[Your objective] Below is a listing; repeat exactly the lines from the one containing "BUZZER2 pin VCC: none -> VIN" to the one containing "GAS3 pin DO: 16 -> RX", both included.

[Records for the task]
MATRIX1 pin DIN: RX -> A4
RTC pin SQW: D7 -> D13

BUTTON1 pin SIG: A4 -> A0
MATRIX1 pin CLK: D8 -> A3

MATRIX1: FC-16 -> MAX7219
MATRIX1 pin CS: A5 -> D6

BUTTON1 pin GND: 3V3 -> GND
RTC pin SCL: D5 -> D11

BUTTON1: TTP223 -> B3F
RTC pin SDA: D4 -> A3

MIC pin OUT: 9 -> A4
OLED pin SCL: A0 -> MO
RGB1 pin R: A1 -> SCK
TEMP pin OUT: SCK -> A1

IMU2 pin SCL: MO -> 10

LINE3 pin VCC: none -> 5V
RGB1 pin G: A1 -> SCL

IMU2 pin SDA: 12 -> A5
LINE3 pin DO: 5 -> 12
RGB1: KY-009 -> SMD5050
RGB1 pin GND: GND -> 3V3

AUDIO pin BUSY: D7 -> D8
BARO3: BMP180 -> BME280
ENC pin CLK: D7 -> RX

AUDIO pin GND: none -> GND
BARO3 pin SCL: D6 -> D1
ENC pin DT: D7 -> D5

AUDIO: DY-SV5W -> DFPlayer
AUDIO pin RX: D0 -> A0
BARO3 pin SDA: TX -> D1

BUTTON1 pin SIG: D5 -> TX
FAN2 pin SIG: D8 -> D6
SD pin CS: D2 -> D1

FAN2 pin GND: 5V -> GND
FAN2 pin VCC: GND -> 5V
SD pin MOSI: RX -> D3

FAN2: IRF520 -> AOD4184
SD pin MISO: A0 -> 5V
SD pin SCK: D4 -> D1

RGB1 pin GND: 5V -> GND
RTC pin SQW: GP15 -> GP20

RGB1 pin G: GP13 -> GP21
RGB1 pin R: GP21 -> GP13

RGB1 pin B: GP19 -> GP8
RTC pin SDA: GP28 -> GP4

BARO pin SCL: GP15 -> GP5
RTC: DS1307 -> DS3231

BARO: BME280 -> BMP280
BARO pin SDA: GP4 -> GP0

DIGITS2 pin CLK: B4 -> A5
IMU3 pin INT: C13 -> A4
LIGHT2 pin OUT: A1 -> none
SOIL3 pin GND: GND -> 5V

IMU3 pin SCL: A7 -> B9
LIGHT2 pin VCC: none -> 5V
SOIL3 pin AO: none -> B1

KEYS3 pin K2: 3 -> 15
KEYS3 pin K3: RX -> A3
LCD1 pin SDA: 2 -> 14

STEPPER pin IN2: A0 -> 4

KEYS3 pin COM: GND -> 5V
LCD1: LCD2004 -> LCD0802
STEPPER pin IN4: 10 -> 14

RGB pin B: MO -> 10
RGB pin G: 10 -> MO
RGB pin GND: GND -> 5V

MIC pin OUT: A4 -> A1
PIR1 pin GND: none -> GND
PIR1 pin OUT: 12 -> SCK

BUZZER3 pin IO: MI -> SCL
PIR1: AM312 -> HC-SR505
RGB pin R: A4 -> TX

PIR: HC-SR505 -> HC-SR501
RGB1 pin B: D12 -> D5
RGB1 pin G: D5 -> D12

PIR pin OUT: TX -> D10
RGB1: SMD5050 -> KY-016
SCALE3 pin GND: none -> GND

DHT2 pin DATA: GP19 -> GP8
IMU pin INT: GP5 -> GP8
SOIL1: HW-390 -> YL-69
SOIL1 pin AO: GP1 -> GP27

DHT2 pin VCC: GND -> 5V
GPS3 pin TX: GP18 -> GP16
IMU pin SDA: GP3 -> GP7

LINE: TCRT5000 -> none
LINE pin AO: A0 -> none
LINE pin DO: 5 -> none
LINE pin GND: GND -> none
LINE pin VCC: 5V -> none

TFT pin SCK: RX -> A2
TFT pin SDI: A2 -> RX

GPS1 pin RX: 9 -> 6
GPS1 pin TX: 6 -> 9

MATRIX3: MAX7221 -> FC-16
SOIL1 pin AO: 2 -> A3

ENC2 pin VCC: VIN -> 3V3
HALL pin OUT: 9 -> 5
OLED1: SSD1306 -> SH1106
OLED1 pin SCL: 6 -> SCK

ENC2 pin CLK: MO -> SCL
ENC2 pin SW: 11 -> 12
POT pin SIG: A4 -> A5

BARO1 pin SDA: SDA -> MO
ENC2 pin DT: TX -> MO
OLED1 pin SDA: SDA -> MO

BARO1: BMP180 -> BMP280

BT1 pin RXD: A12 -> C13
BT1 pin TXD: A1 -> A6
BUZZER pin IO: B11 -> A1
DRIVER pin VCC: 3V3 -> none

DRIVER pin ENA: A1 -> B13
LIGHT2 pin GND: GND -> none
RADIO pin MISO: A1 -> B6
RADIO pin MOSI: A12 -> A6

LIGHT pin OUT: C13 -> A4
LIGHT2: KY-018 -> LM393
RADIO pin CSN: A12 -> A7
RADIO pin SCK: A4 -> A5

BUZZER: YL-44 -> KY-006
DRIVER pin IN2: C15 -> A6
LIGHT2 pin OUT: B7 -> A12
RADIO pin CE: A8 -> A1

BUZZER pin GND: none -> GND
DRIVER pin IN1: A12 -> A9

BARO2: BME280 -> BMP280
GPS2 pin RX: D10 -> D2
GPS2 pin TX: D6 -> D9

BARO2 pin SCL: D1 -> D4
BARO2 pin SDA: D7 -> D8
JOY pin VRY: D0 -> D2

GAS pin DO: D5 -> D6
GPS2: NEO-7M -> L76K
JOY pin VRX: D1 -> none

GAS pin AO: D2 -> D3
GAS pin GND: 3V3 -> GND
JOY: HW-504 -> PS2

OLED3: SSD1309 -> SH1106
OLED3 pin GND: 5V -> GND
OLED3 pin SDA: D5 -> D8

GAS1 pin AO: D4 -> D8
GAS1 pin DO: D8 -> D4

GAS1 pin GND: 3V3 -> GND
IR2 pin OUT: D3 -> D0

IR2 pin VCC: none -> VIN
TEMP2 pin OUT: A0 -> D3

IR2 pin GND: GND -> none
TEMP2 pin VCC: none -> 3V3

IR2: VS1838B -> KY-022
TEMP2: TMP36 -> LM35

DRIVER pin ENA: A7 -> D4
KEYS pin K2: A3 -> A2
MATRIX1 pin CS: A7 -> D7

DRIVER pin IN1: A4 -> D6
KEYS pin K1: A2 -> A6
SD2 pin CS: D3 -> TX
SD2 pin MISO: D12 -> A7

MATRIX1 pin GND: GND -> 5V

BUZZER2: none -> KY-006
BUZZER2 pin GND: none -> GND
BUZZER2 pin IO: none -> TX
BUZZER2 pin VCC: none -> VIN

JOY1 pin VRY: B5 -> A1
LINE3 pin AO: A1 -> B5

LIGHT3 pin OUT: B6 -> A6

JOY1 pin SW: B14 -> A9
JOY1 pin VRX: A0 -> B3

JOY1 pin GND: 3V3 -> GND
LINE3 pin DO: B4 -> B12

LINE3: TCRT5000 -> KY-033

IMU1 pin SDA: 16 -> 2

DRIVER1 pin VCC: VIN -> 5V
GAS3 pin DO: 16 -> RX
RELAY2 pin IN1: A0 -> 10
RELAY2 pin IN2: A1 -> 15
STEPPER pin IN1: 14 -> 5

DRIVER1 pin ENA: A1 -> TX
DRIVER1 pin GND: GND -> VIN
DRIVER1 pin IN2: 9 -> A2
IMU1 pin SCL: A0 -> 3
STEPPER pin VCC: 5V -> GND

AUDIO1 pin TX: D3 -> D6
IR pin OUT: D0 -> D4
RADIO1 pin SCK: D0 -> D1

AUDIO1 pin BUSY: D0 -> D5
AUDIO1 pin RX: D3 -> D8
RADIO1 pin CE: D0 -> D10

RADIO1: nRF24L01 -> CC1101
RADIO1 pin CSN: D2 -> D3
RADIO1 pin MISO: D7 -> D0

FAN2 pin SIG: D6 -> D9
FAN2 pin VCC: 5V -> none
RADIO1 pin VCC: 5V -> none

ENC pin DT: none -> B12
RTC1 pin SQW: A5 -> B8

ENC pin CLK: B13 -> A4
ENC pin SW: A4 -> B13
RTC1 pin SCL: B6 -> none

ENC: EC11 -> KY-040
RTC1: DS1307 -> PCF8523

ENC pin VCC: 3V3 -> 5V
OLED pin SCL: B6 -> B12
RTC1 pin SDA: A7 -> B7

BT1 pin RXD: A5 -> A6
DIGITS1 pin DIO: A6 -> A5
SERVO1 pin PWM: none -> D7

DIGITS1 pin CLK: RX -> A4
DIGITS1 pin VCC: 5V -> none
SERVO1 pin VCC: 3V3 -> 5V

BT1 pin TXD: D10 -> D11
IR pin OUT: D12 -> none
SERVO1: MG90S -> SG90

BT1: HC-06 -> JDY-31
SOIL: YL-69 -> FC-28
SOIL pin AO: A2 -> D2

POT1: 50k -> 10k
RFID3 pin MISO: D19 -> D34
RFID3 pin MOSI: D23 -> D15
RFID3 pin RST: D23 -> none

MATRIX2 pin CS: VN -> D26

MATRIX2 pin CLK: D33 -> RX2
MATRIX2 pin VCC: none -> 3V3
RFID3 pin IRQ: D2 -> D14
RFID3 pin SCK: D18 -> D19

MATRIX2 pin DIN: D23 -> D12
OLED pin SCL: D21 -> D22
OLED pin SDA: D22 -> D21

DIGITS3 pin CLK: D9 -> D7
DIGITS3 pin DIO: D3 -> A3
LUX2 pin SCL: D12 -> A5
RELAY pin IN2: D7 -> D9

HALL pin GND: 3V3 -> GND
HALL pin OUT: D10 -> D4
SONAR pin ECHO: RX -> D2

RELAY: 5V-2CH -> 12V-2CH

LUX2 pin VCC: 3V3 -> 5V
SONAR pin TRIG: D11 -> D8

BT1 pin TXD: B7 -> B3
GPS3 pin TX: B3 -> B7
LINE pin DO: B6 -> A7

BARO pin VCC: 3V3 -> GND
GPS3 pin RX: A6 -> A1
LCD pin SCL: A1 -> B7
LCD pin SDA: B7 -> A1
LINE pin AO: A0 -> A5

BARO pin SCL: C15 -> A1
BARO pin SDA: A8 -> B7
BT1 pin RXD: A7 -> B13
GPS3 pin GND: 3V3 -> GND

[Solution]
BUZZER2 pin VCC: none -> VIN

JOY1 pin VRY: B5 -> A1
LINE3 pin AO: A1 -> B5

LIGHT3 pin OUT: B6 -> A6

JOY1 pin SW: B14 -> A9
JOY1 pin VRX: A0 -> B3

JOY1 pin GND: 3V3 -> GND
LINE3 pin DO: B4 -> B12

LINE3: TCRT5000 -> KY-033

IMU1 pin SDA: 16 -> 2

DRIVER1 pin VCC: VIN -> 5V
GAS3 pin DO: 16 -> RX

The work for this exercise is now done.